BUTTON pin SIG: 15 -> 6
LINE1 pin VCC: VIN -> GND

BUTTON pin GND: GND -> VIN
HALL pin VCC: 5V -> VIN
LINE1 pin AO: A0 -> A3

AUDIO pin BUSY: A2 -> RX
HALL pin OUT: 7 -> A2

--*--

Instructions for the task: Each line of the data above should appear again in your answer, exactly as given.

Output:
BUTTON pin SIG: 15 -> 6
LINE1 pin VCC: VIN -> GND

BUTTON pin GND: GND -> VIN
HALL pin VCC: 5V -> VIN
LINE1 pin AO: A0 -> A3

AUDIO pin BUSY: A2 -> RX
HALL pin OUT: 7 -> A2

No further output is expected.